[[ Information supplied, beginning ]]
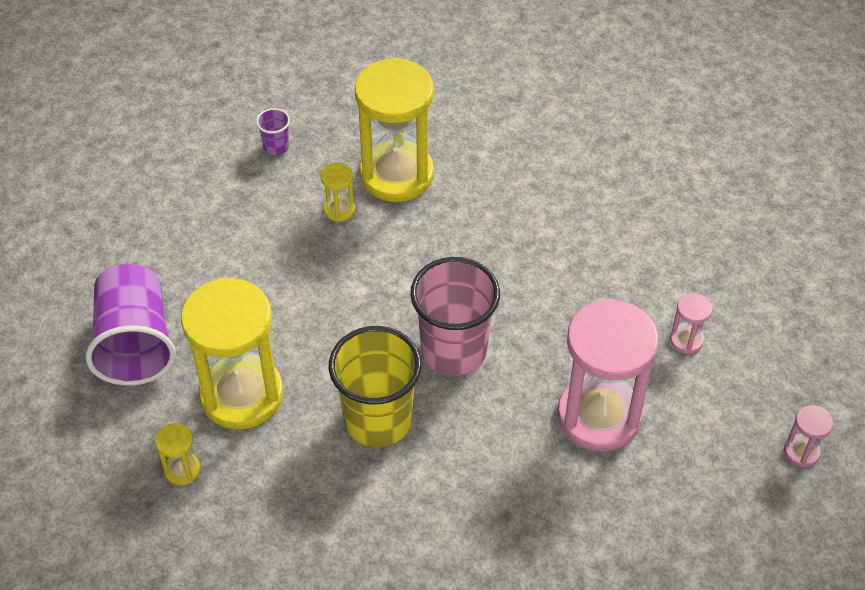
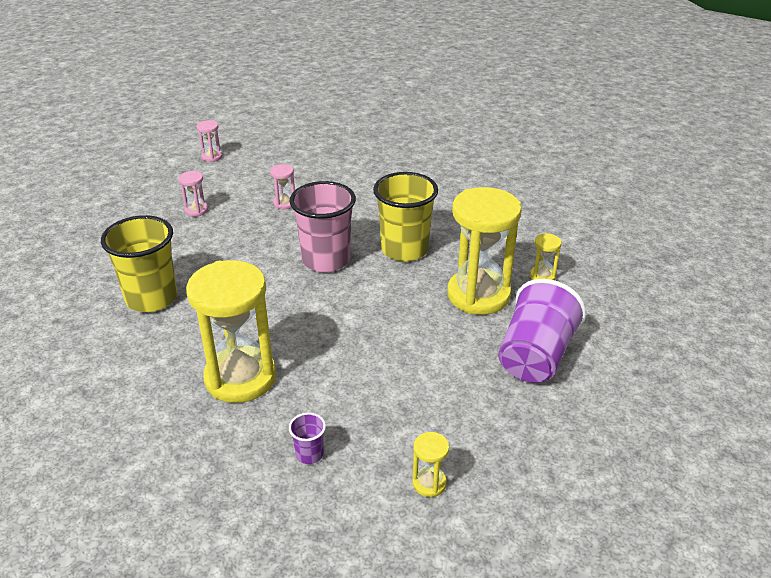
camera: 145 degrees left, 15 degrees down
(339, 209) = (310, 374): yellow hourglass -> yellow hourglass (429, 483)
(574, 203) = (151, 298): none -> yellow cup
(599, 416) = (284, 203): pink hourglass -> pink hourglass, size x0.42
[[ Information supplied, end ]]
**Exercise directions**
Would you return the whole listing above exactly as written, skipping any image?

**Result**
camera: 145 degrees left, 15 degrees down
(339, 209) = (310, 374): yellow hourglass -> yellow hourglass (429, 483)
(574, 203) = (151, 298): none -> yellow cup
(599, 416) = (284, 203): pink hourglass -> pink hourglass, size x0.42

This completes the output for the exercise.